◆ **Exercise aim**: Transcribe the records below exactly, leaving out any pictures.

◆ **Exercise materials**:
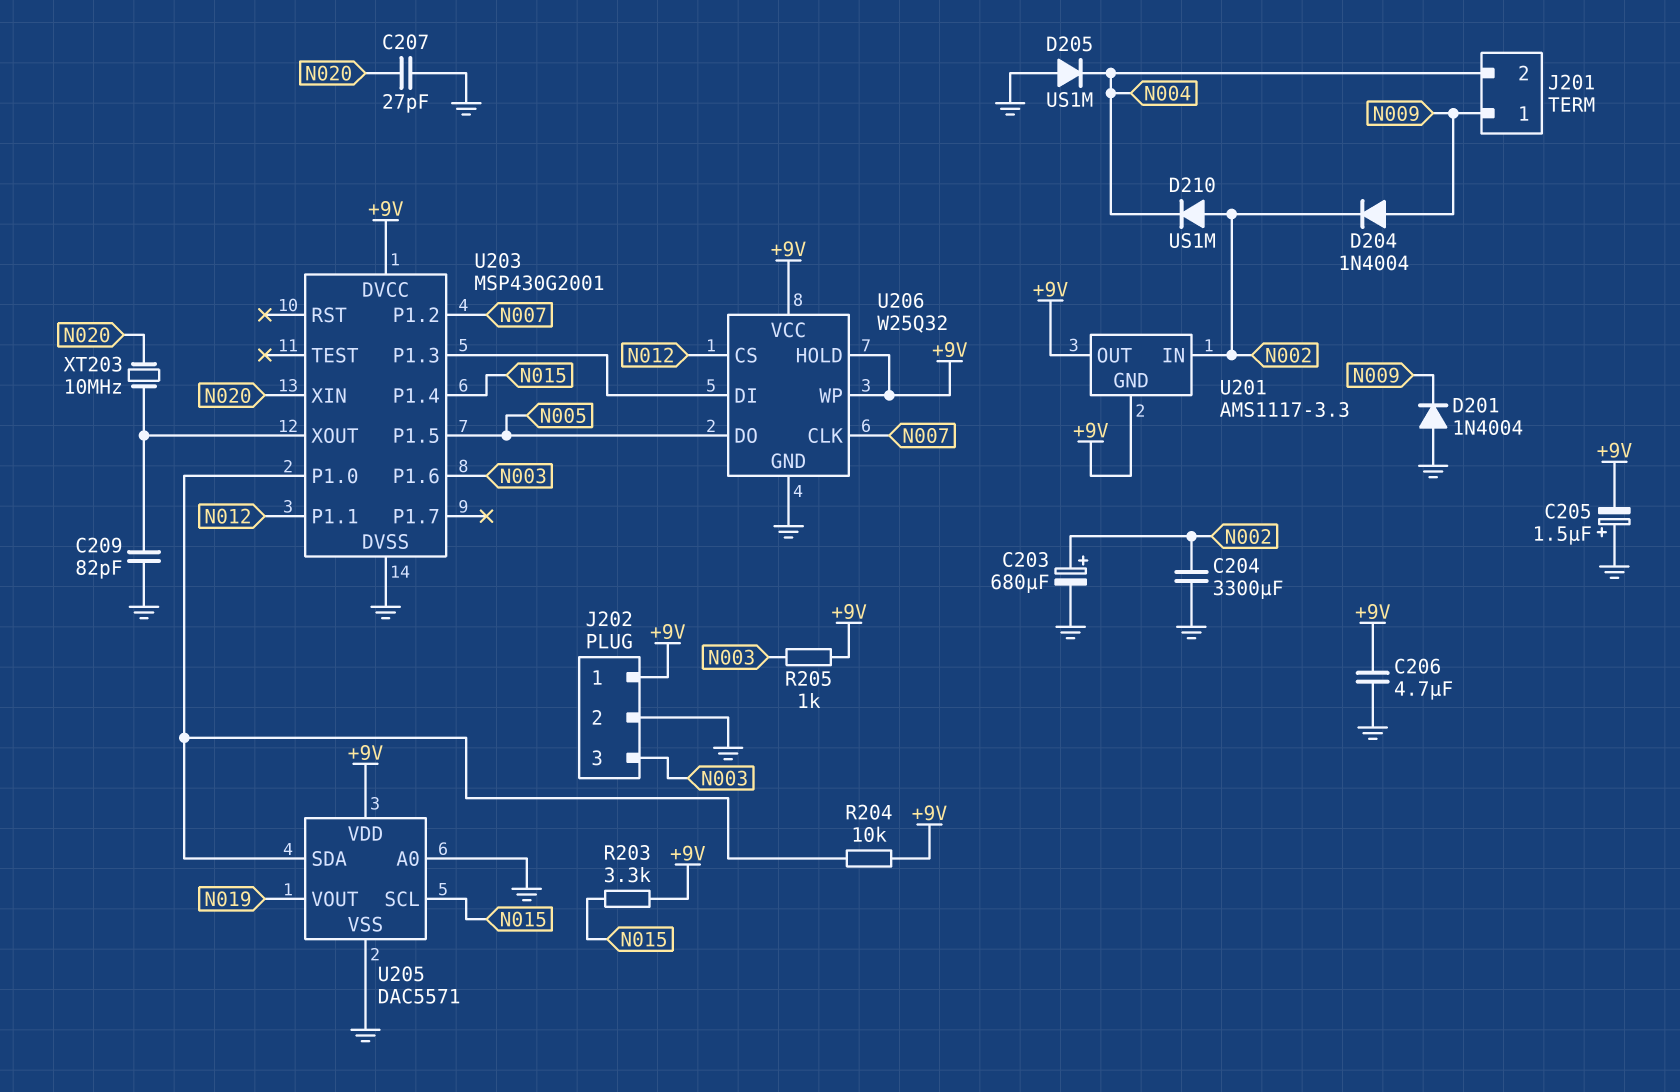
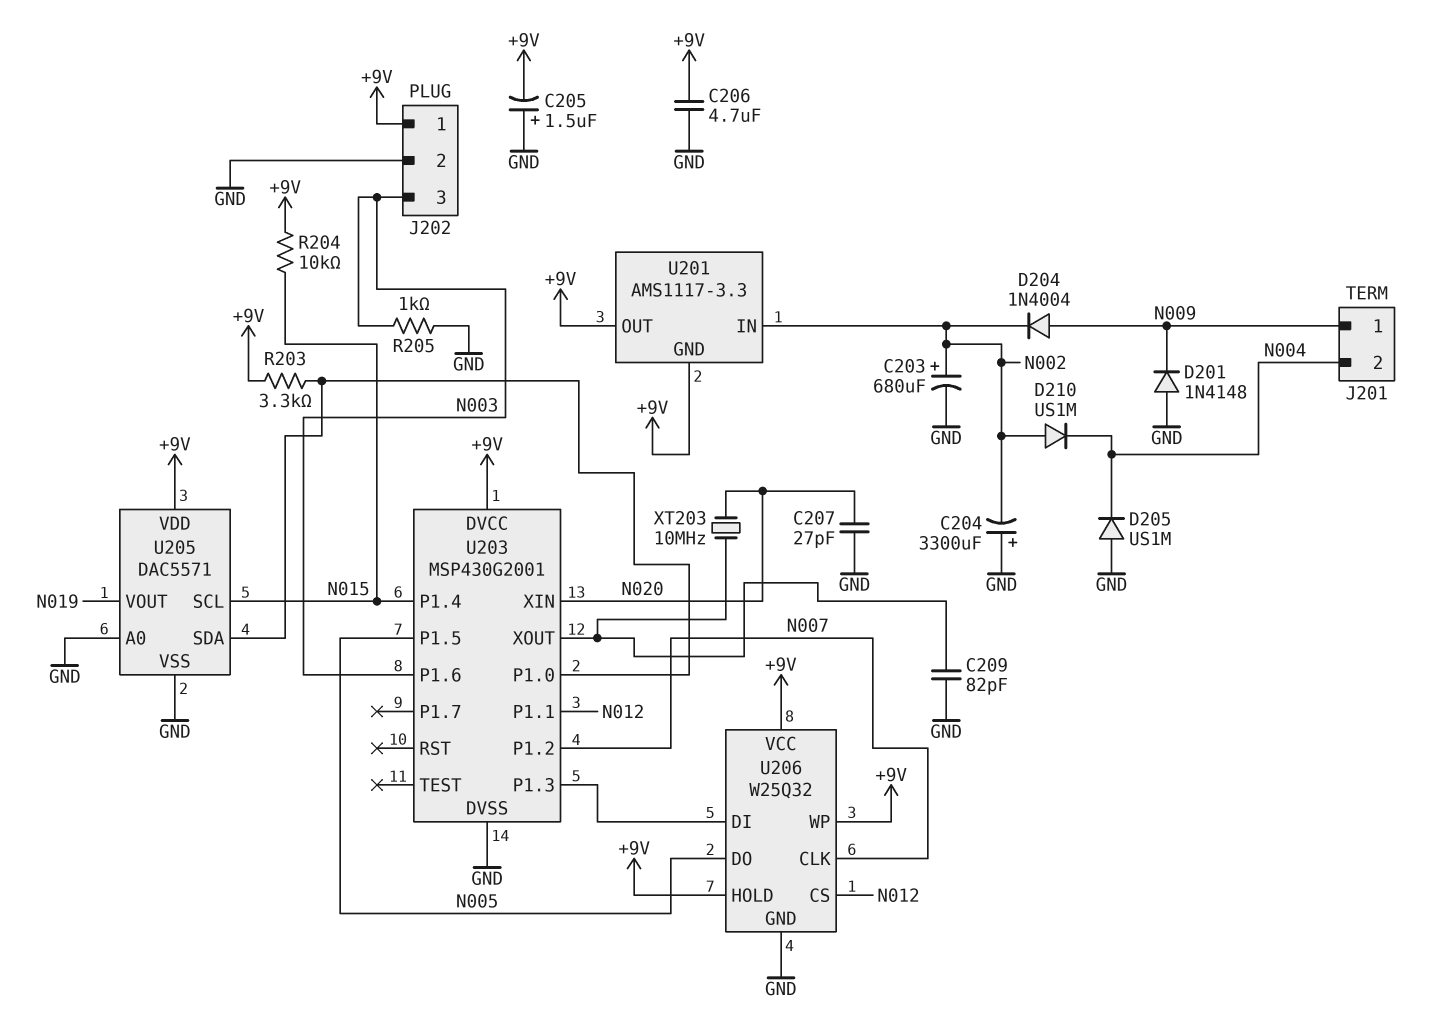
C204: 3300uF (GND, N002) -> 3300uF (plus GND, minus N002)
D201: diode 1N4004 (A GND, K N009) -> diode 1N4148 (A GND, K N009)
R203: 3.3k (+9V, N015) -> 3.3k (+9V, U203/P1.0)
R204: 10k (+9V, U203/P1.0) -> 10k (+9V, N015)
R205: 1k (+9V, N003) -> 1k (GND, N003)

◆ **Expected answer**:
C204: 3300uF (GND, N002) -> 3300uF (plus GND, minus N002)
D201: diode 1N4004 (A GND, K N009) -> diode 1N4148 (A GND, K N009)
R203: 3.3k (+9V, N015) -> 3.3k (+9V, U203/P1.0)
R204: 10k (+9V, U203/P1.0) -> 10k (+9V, N015)
R205: 1k (+9V, N003) -> 1k (GND, N003)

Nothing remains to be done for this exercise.